## What you should do
What you return should be every line of the material, unchanged.

*** Supplied material ***

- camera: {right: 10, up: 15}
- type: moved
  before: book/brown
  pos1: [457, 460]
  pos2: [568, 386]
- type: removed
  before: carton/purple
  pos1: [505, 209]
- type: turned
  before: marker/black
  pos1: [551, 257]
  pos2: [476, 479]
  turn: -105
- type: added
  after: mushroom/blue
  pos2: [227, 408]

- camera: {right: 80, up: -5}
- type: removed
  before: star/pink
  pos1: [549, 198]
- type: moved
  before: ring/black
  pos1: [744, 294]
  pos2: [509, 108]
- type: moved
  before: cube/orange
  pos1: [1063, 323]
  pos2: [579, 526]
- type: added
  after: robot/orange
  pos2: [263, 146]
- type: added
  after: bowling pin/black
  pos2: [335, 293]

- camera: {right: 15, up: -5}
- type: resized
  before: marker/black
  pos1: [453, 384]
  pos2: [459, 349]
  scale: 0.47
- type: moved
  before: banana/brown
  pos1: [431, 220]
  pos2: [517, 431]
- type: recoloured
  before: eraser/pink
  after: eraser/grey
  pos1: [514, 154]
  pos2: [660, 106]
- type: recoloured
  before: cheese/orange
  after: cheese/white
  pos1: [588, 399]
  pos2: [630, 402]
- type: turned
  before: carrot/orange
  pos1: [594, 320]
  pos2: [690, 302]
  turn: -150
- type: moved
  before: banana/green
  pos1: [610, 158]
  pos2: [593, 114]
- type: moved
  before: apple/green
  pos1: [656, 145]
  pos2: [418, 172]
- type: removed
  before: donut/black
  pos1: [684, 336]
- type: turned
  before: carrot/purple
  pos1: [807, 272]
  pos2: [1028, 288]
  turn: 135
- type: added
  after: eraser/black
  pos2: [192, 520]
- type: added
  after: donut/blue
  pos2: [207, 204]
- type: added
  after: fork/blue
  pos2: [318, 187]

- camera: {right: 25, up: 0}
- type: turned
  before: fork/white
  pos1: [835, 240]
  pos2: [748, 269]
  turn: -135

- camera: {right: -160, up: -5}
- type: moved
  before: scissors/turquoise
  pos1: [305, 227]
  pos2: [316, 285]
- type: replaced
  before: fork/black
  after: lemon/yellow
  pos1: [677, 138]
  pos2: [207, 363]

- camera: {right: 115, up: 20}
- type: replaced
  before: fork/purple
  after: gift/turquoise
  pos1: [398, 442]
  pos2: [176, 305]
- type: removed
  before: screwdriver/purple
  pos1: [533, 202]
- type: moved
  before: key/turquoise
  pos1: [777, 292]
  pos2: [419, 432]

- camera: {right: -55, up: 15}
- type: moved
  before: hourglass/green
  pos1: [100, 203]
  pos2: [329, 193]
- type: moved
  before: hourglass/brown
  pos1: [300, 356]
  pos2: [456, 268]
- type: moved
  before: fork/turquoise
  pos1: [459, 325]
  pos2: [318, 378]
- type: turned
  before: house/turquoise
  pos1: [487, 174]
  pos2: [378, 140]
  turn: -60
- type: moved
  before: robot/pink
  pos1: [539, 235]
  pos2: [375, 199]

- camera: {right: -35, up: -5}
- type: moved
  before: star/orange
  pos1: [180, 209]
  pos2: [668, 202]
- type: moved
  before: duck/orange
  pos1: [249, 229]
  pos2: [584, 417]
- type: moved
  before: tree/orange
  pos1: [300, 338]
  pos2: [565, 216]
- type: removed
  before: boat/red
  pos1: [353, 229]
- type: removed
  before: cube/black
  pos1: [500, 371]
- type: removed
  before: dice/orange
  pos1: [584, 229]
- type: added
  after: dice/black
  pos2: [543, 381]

*** End of Supplied material ***

## Expected output
- camera: {right: 10, up: 15}
- type: moved
  before: book/brown
  pos1: [457, 460]
  pos2: [568, 386]
- type: removed
  before: carton/purple
  pos1: [505, 209]
- type: turned
  before: marker/black
  pos1: [551, 257]
  pos2: [476, 479]
  turn: -105
- type: added
  after: mushroom/blue
  pos2: [227, 408]

- camera: {right: 80, up: -5}
- type: removed
  before: star/pink
  pos1: [549, 198]
- type: moved
  before: ring/black
  pos1: [744, 294]
  pos2: [509, 108]
- type: moved
  before: cube/orange
  pos1: [1063, 323]
  pos2: [579, 526]
- type: added
  after: robot/orange
  pos2: [263, 146]
- type: added
  after: bowling pin/black
  pos2: [335, 293]

- camera: {right: 15, up: -5}
- type: resized
  before: marker/black
  pos1: [453, 384]
  pos2: [459, 349]
  scale: 0.47
- type: moved
  before: banana/brown
  pos1: [431, 220]
  pos2: [517, 431]
- type: recoloured
  before: eraser/pink
  after: eraser/grey
  pos1: [514, 154]
  pos2: [660, 106]
- type: recoloured
  before: cheese/orange
  after: cheese/white
  pos1: [588, 399]
  pos2: [630, 402]
- type: turned
  before: carrot/orange
  pos1: [594, 320]
  pos2: [690, 302]
  turn: -150
- type: moved
  before: banana/green
  pos1: [610, 158]
  pos2: [593, 114]
- type: moved
  before: apple/green
  pos1: [656, 145]
  pos2: [418, 172]
- type: removed
  before: donut/black
  pos1: [684, 336]
- type: turned
  before: carrot/purple
  pos1: [807, 272]
  pos2: [1028, 288]
  turn: 135
- type: added
  after: eraser/black
  pos2: [192, 520]
- type: added
  after: donut/blue
  pos2: [207, 204]
- type: added
  after: fork/blue
  pos2: [318, 187]

- camera: {right: 25, up: 0}
- type: turned
  before: fork/white
  pos1: [835, 240]
  pos2: [748, 269]
  turn: -135

- camera: {right: -160, up: -5}
- type: moved
  before: scissors/turquoise
  pos1: [305, 227]
  pos2: [316, 285]
- type: replaced
  before: fork/black
  after: lemon/yellow
  pos1: [677, 138]
  pos2: [207, 363]

- camera: {right: 115, up: 20}
- type: replaced
  before: fork/purple
  after: gift/turquoise
  pos1: [398, 442]
  pos2: [176, 305]
- type: removed
  before: screwdriver/purple
  pos1: [533, 202]
- type: moved
  before: key/turquoise
  pos1: [777, 292]
  pos2: [419, 432]

- camera: {right: -55, up: 15}
- type: moved
  before: hourglass/green
  pos1: [100, 203]
  pos2: [329, 193]
- type: moved
  before: hourglass/brown
  pos1: [300, 356]
  pos2: [456, 268]
- type: moved
  before: fork/turquoise
  pos1: [459, 325]
  pos2: [318, 378]
- type: turned
  before: house/turquoise
  pos1: [487, 174]
  pos2: [378, 140]
  turn: -60
- type: moved
  before: robot/pink
  pos1: [539, 235]
  pos2: [375, 199]

- camera: {right: -35, up: -5}
- type: moved
  before: star/orange
  pos1: [180, 209]
  pos2: [668, 202]
- type: moved
  before: duck/orange
  pos1: [249, 229]
  pos2: [584, 417]
- type: moved
  before: tree/orange
  pos1: [300, 338]
  pos2: [565, 216]
- type: removed
  before: boat/red
  pos1: [353, 229]
- type: removed
  before: cube/black
  pos1: [500, 371]
- type: removed
  before: dice/orange
  pos1: [584, 229]
- type: added
  after: dice/black
  pos2: [543, 381]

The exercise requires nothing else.